── SUPPLIED DATA ──
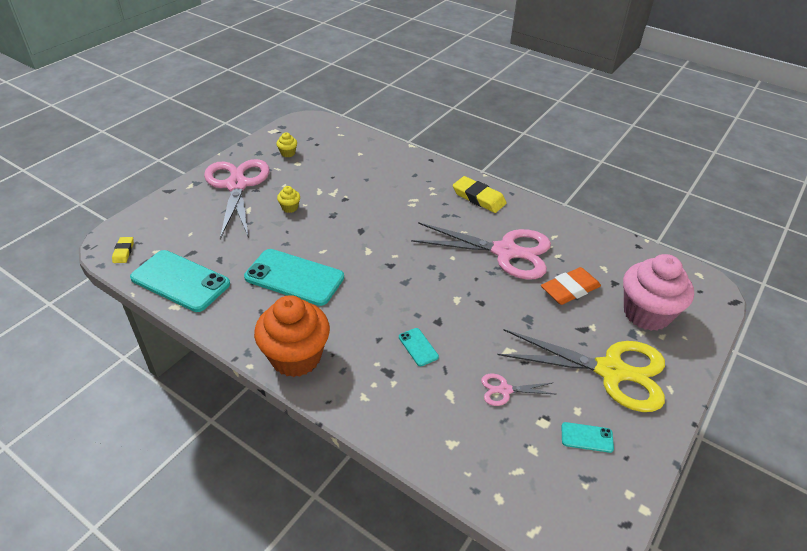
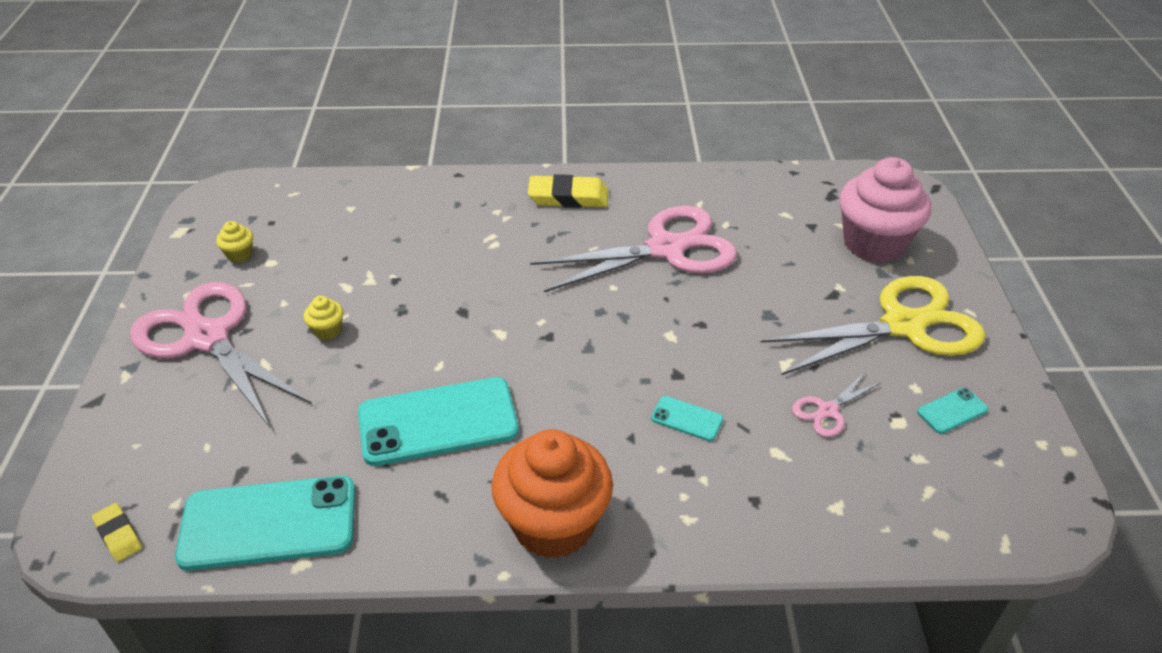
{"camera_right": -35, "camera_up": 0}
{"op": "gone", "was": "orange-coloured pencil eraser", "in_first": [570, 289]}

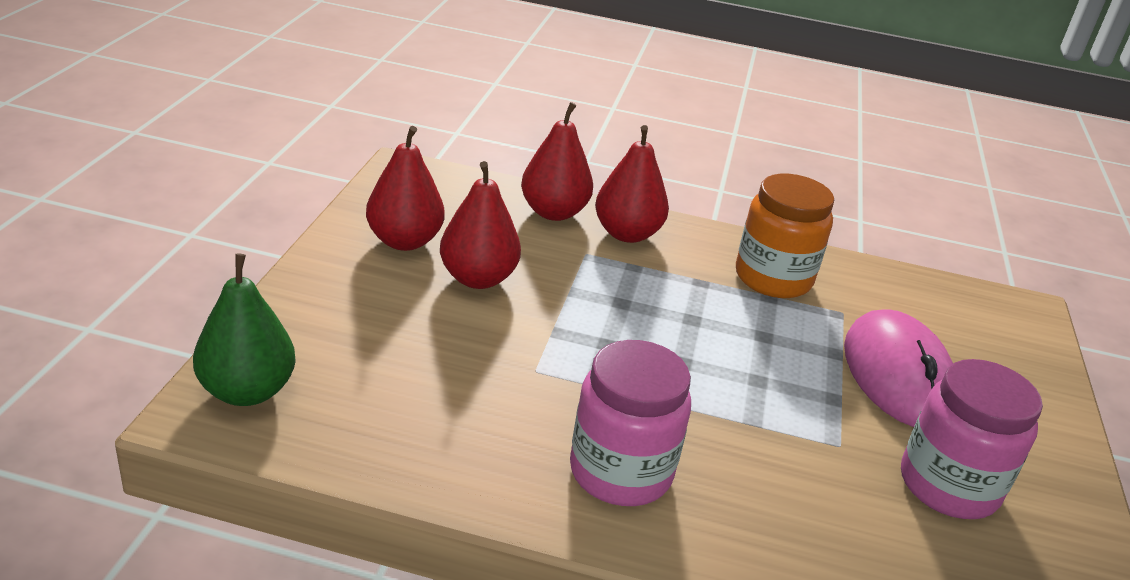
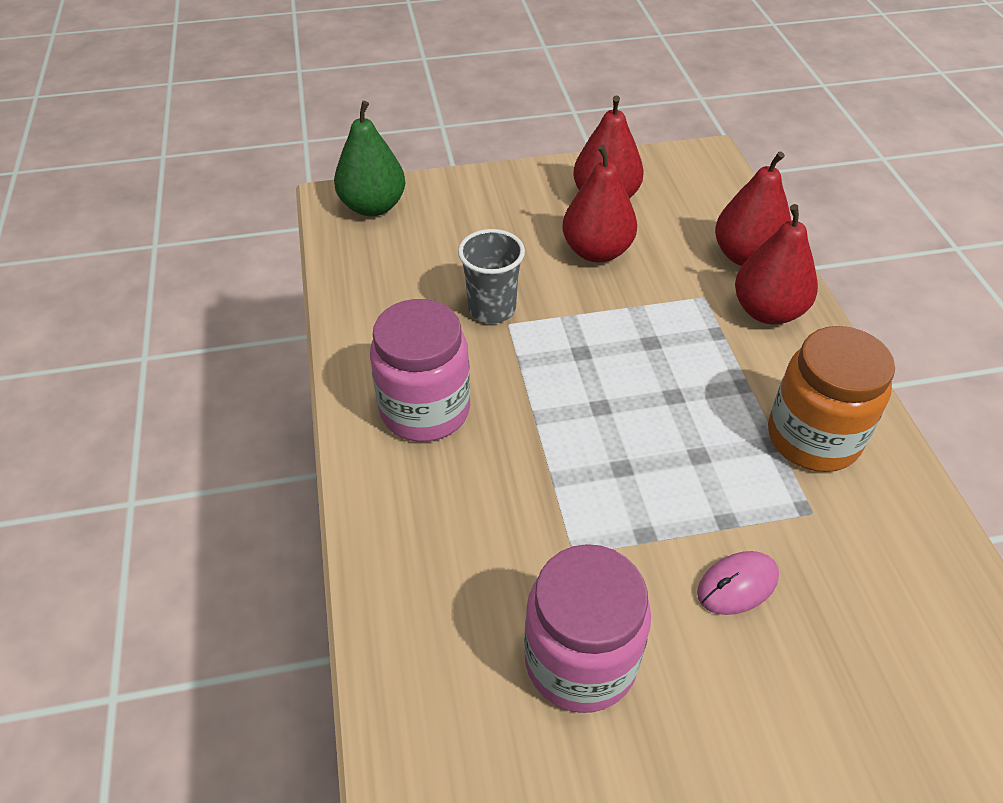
{"camera_right": 70, "camera_up": 15}
{"op": "scaled", "was": "pink mouse", "in_first": [897, 375], "in_second": [737, 585], "ratio": 0.47}
{"op": "new", "now": "ash-grey beaker", "in_second": [492, 309]}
───
TASK ITEM - The records above must all be output exactly. Omit the images.

ANSWER SECTION -
{"camera_right": -35, "camera_up": 0}
{"op": "gone", "was": "orange-coloured pencil eraser", "in_first": [570, 289]}

{"camera_right": 70, "camera_up": 15}
{"op": "scaled", "was": "pink mouse", "in_first": [897, 375], "in_second": [737, 585], "ratio": 0.47}
{"op": "new", "now": "ash-grey beaker", "in_second": [492, 309]}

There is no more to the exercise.